EXERCISE INPUT:
- - - -

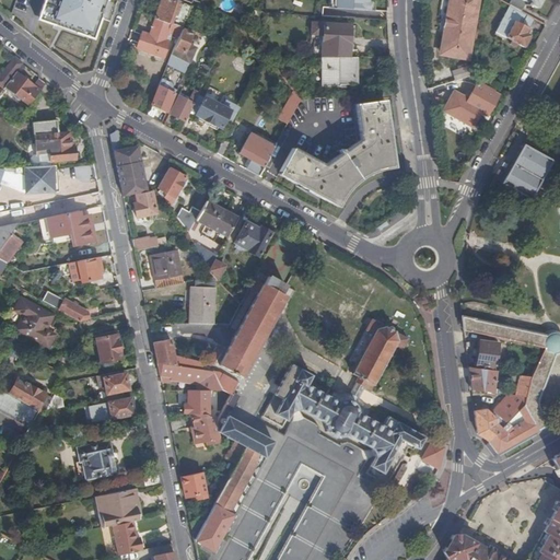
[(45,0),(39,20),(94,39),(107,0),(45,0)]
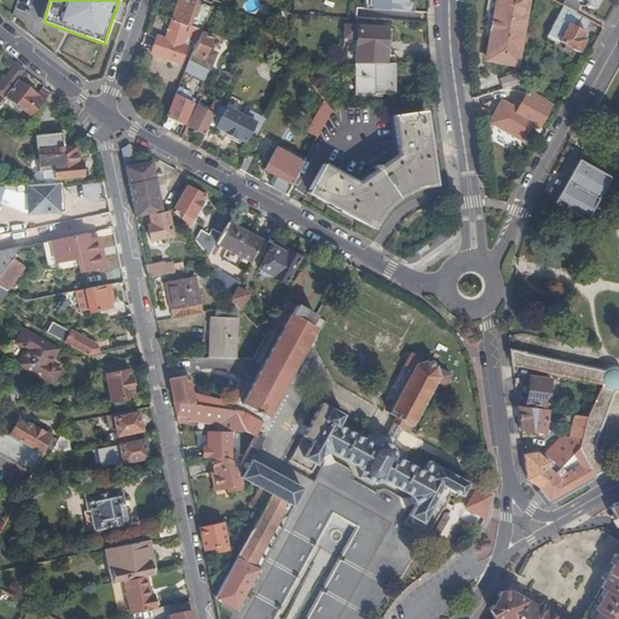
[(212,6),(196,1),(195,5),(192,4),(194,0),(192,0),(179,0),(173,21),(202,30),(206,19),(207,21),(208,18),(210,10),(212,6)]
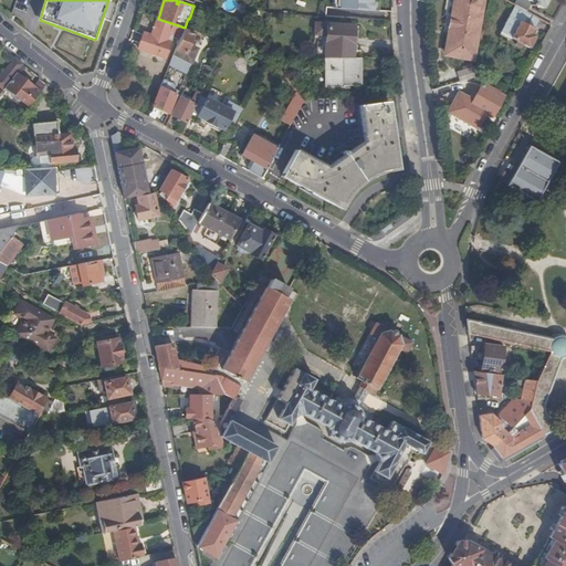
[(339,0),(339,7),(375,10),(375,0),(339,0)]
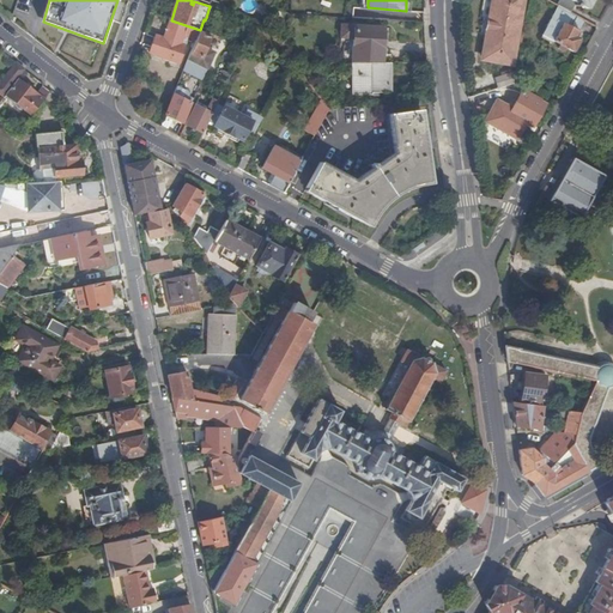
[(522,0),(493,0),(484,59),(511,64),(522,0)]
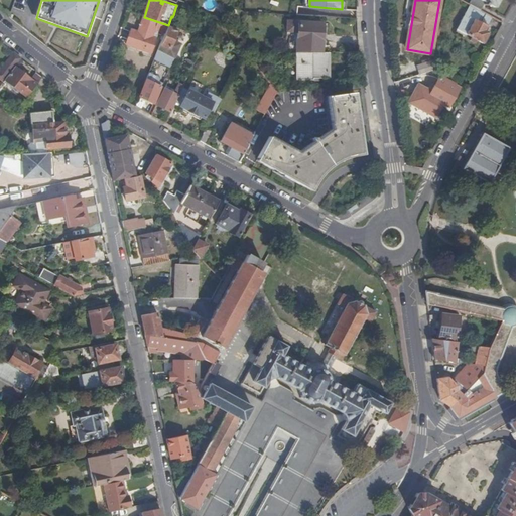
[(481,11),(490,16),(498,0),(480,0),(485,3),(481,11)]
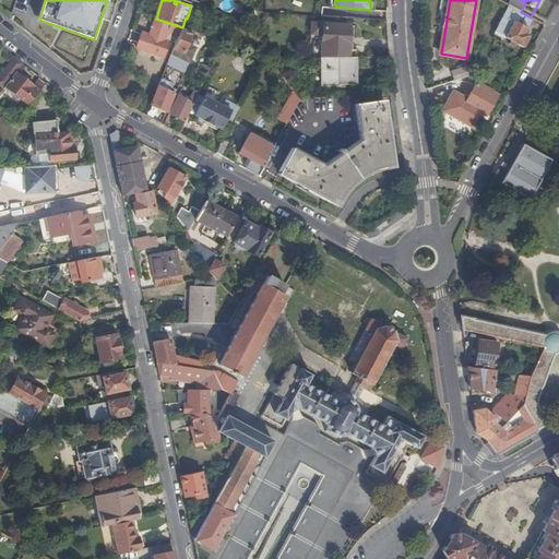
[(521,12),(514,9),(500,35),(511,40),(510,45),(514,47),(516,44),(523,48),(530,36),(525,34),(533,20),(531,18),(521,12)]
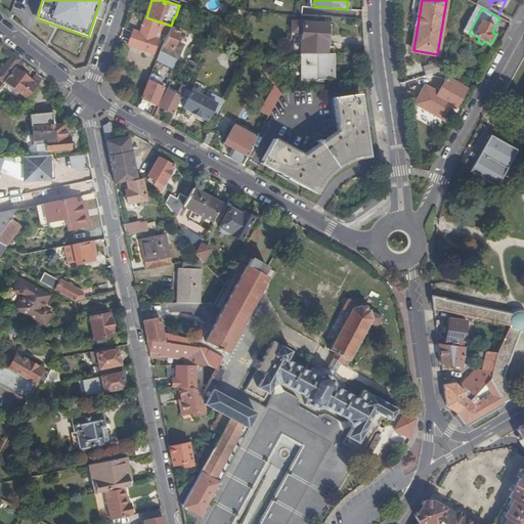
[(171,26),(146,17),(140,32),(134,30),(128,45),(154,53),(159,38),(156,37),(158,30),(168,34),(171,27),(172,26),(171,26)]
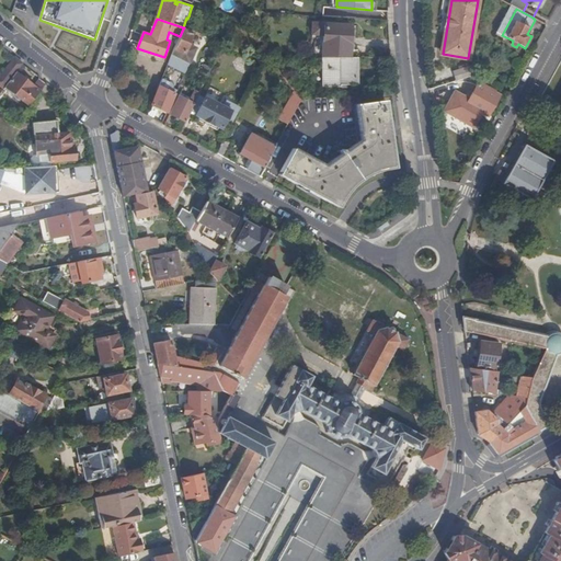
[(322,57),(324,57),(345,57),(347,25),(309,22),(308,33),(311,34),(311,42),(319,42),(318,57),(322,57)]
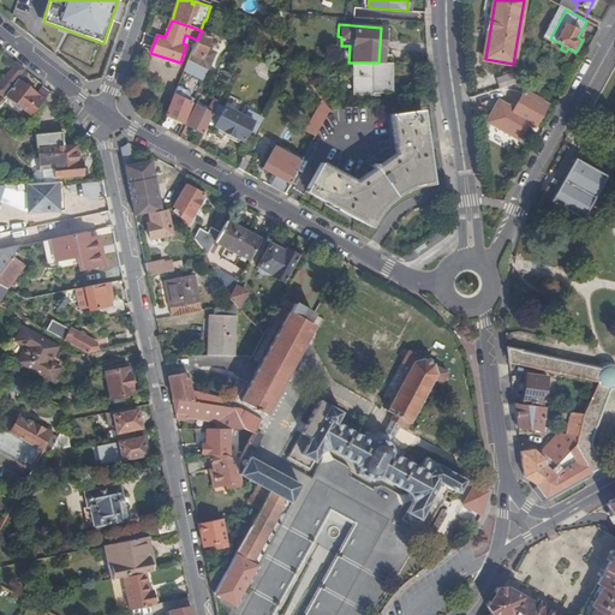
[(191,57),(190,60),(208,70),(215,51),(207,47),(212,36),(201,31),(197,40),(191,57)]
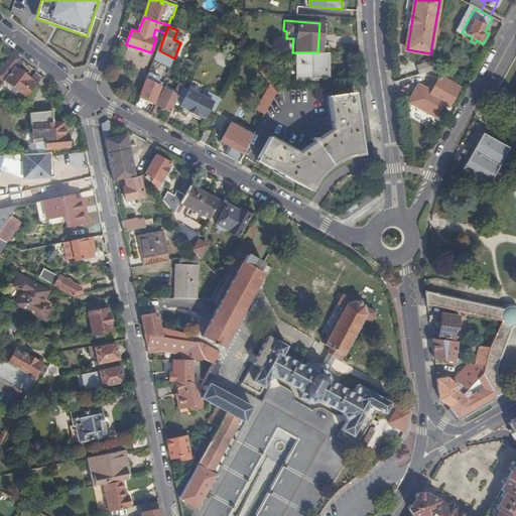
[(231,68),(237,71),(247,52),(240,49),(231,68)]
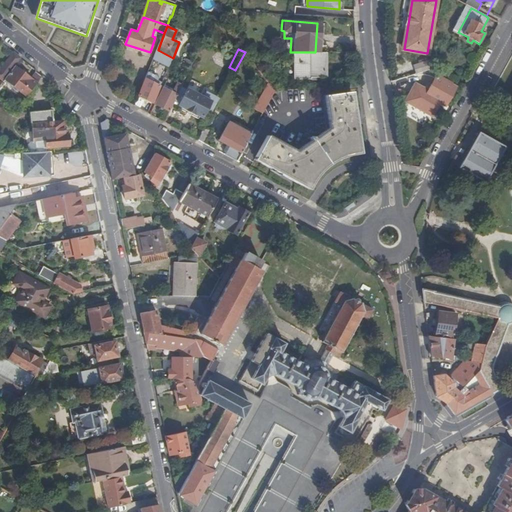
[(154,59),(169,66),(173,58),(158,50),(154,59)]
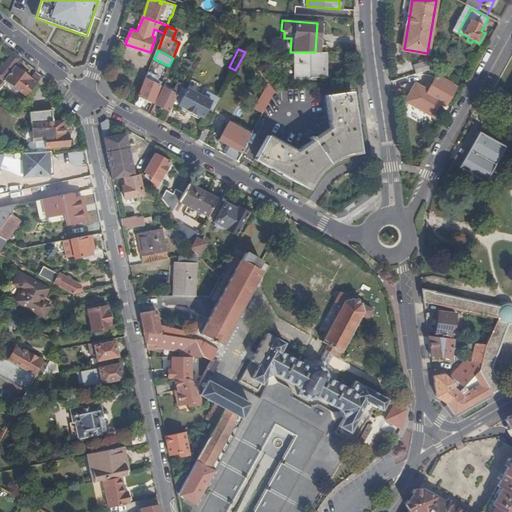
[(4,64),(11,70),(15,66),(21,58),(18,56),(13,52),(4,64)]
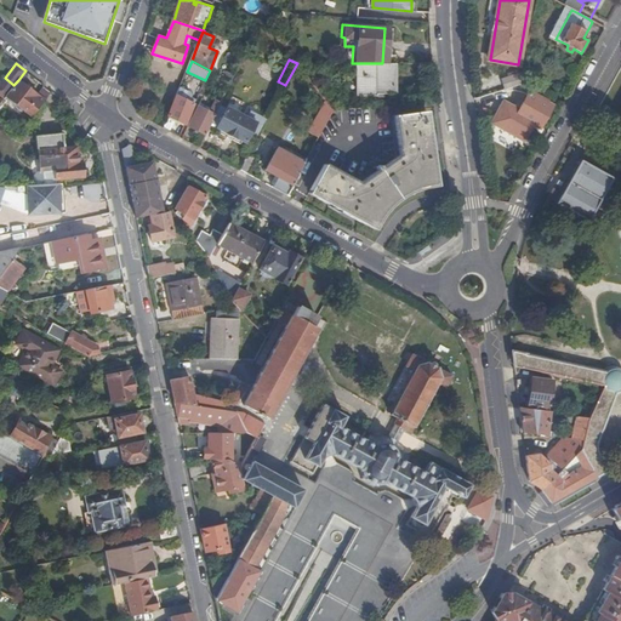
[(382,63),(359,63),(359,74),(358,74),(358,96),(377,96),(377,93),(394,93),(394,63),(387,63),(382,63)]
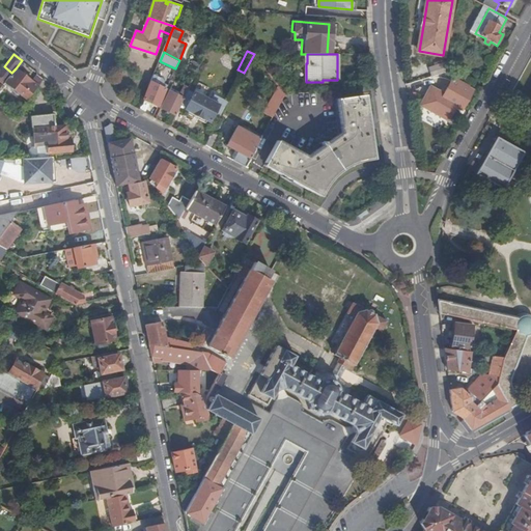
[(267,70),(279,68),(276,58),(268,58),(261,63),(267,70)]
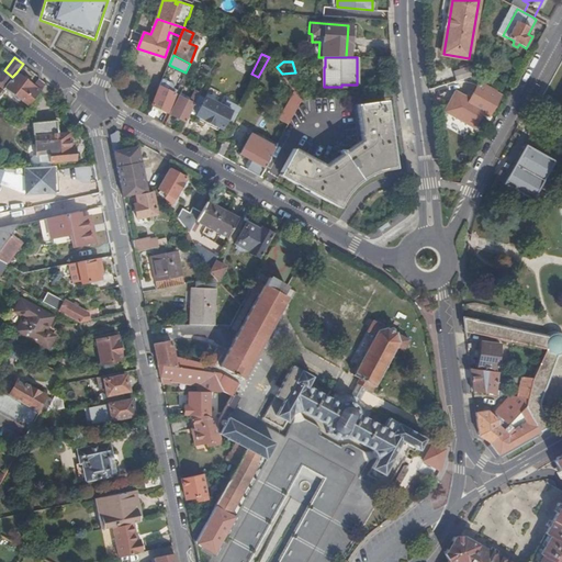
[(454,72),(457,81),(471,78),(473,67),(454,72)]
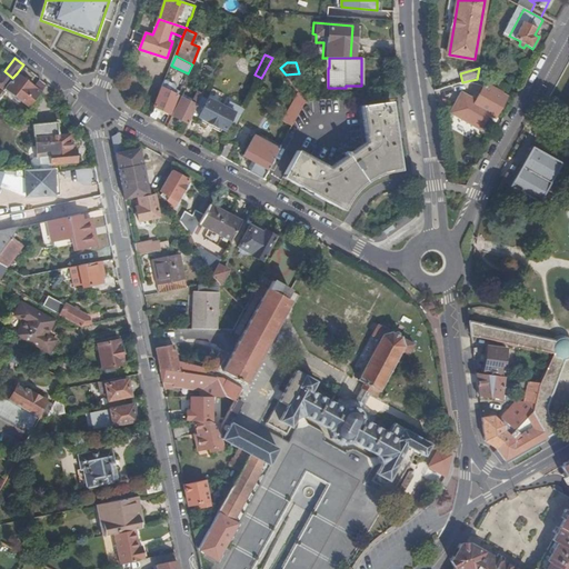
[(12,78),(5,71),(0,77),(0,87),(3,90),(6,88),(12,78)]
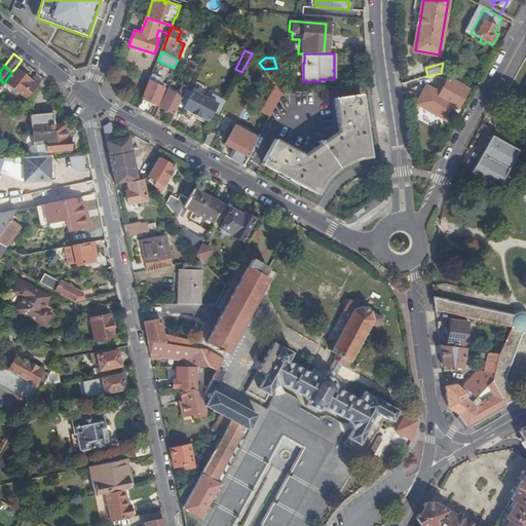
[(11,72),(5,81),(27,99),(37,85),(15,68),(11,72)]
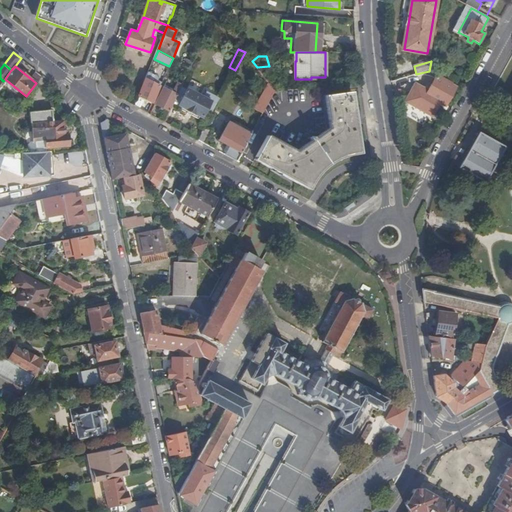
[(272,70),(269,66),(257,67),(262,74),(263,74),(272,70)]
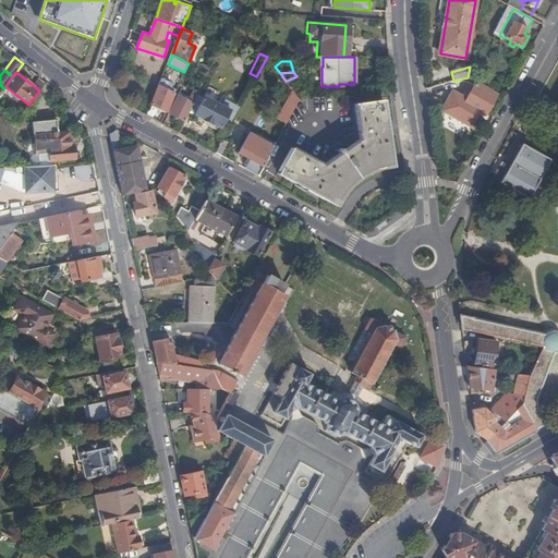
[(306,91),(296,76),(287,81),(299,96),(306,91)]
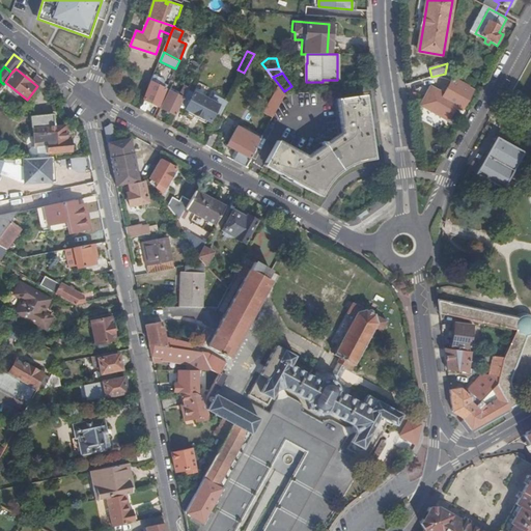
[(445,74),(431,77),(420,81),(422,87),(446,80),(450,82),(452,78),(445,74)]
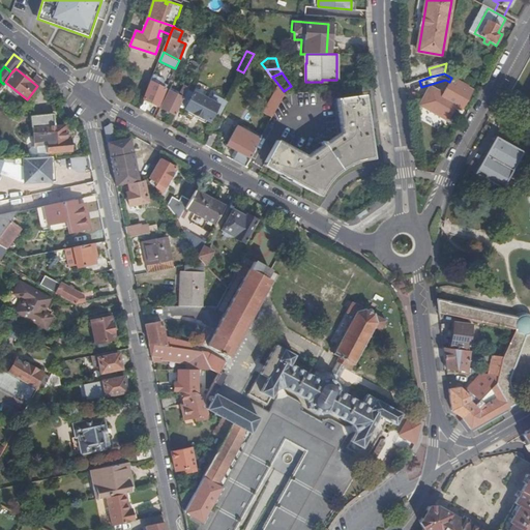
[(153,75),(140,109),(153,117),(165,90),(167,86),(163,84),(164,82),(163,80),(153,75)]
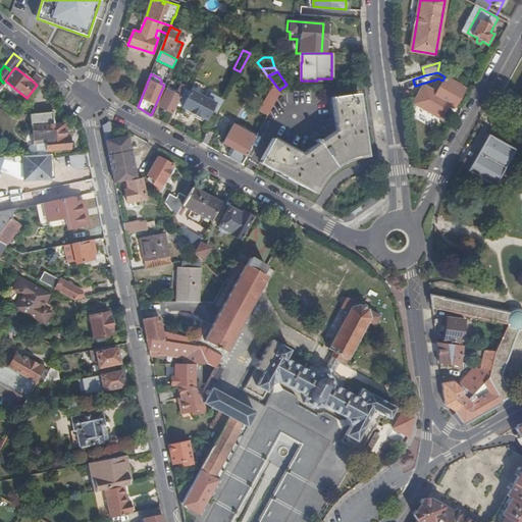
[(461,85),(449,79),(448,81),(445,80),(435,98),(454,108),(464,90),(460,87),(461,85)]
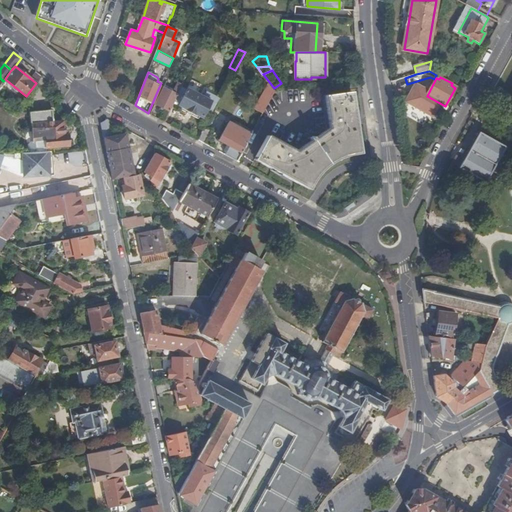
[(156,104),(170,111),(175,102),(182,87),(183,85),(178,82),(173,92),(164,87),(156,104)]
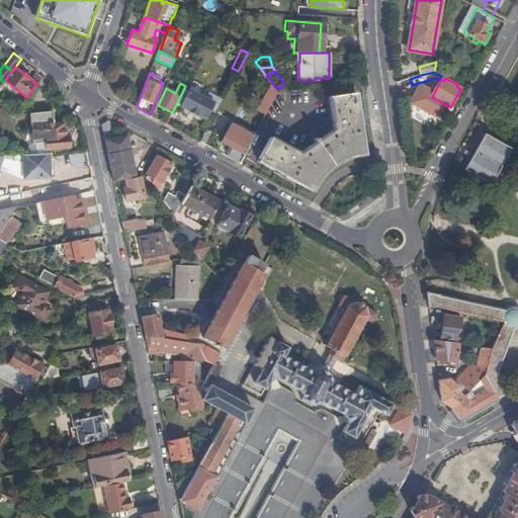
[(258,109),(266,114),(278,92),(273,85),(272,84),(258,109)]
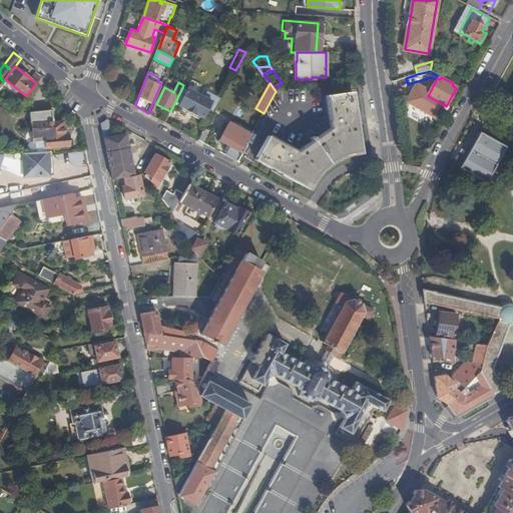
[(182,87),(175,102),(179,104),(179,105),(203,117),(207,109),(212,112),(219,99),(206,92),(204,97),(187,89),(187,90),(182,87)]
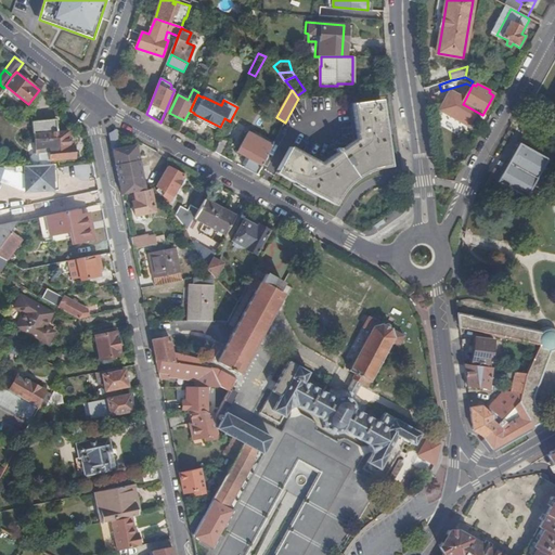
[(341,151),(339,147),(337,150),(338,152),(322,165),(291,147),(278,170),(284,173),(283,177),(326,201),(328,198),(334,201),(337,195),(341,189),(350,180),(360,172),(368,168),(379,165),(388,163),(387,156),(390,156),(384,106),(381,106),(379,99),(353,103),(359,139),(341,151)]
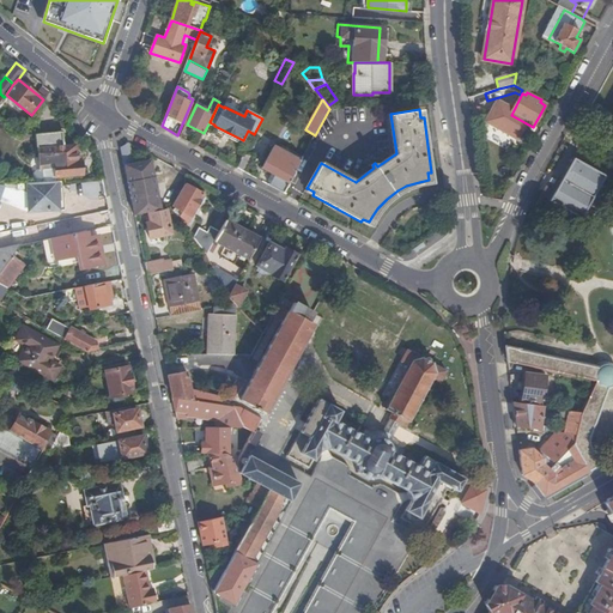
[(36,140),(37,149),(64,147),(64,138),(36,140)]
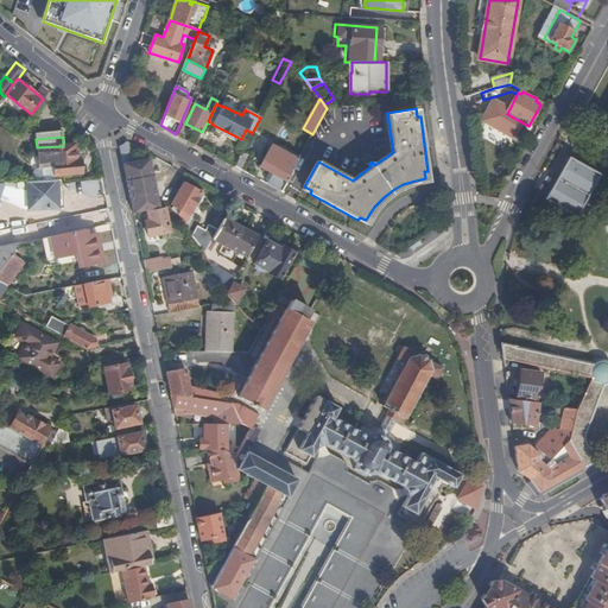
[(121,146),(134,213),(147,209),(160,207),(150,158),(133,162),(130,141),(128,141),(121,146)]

- - - -

TASK TO COMPLETE: Starting at the line above that has "[(231,68),(237,71),(247,52),(240,49),(231,68)]" and ending at the line that has "[(306,91),(296,76),(287,81),(299,96),(306,91)]", copy each line exactly, leaving the pictures out and adding nothing.

OUTPUT:
[(231,68),(237,71),(247,52),(240,49),(231,68)]
[(154,59),(169,66),(173,58),(158,50),(154,59)]
[(4,64),(11,70),(15,66),(21,58),(18,56),(13,52),(4,64)]
[(382,63),(359,63),(359,74),(358,74),(358,96),(377,96),(377,93),(394,93),(394,63),(387,63),(382,63)]
[(267,70),(279,68),(276,58),(268,58),(261,63),(267,70)]
[(454,72),(457,81),(471,78),(473,67),(454,72)]
[(12,78),(5,71),(0,77),(0,87),(3,90),(6,88),(12,78)]
[(11,72),(5,81),(27,99),(37,85),(15,68),(11,72)]
[(272,70),(269,66),(257,67),(262,74),(263,74),(272,70)]
[(306,91),(296,76),(287,81),(299,96),(306,91)]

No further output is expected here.